▶ [ASSIGNMENT]: Start the copy at the line containing "building: [362,272,540,458] ->" and run it through the last line of the records. Repeat each line exactly; omit pictures.

▶ [STUDY MATERIAL]:
★ ★ ★

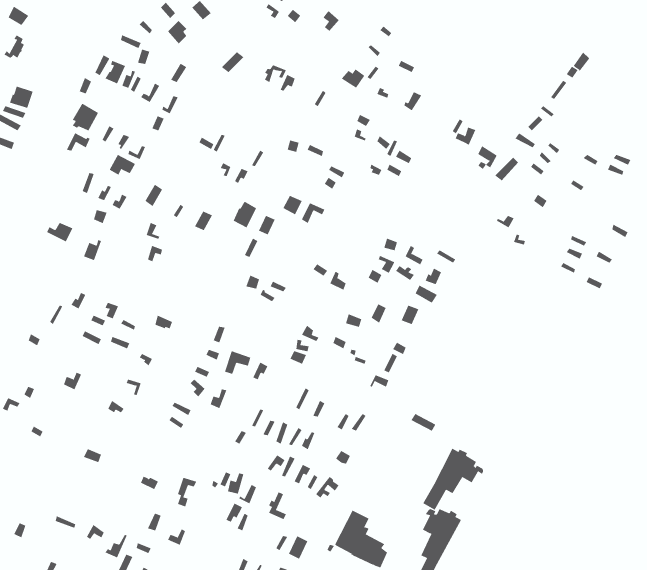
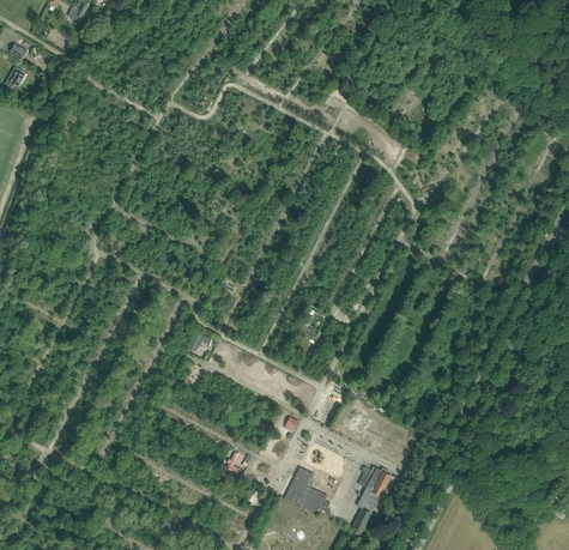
building: [422,448,484,510] -> none

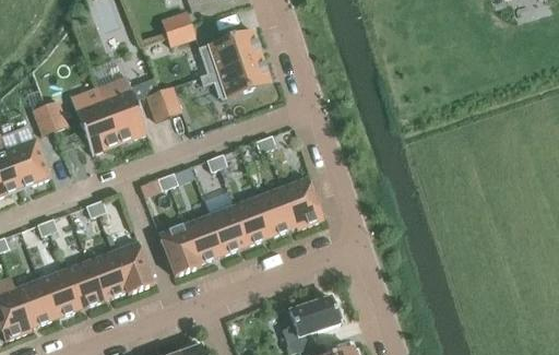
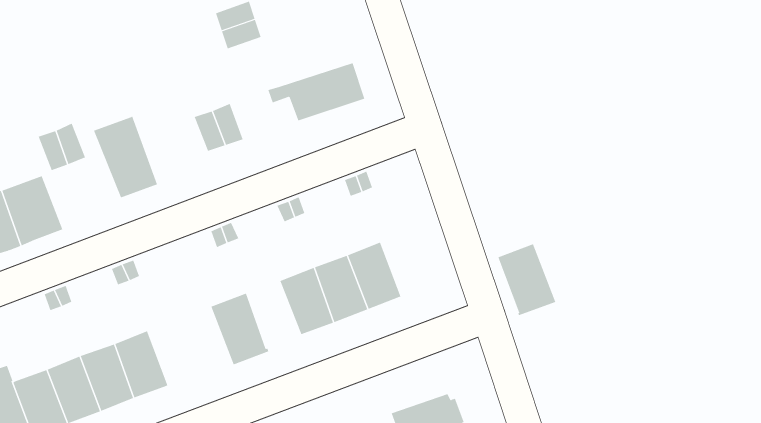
building: [198,29,261,74] -> none
building: [96,76,147,145] -> none
building: [281,177,323,229] -> [498,244,556,316]
building: [183,215,223,264] -> none
building: [111,241,153,294] -> none

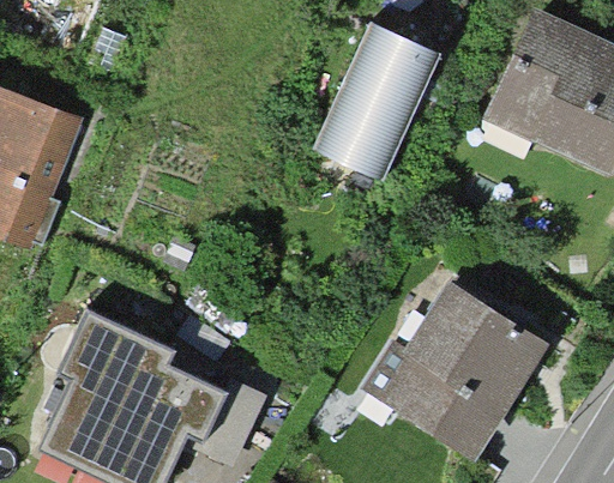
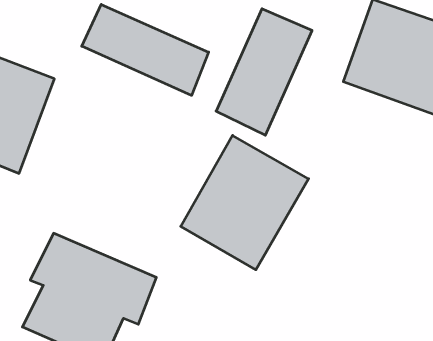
building: none -> [82,4,209,95]
building: [362,272,540,458] -> [181,135,309,270]

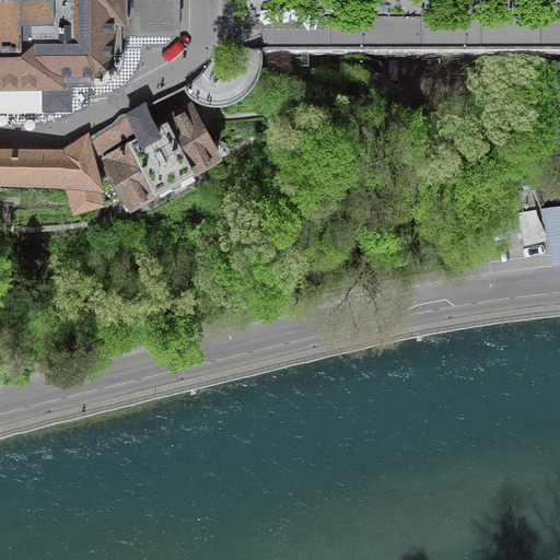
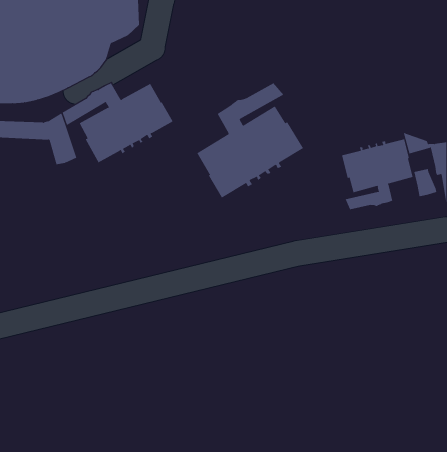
building: none -> [196,82,304,198]
building: none -> [342,138,413,210]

★ ★ ★

▶ [OUTPUT OF THE EXERCISE]:
building: [362,272,540,458] -> [181,135,309,270]

building: none -> [196,82,304,198]
building: none -> [342,138,413,210]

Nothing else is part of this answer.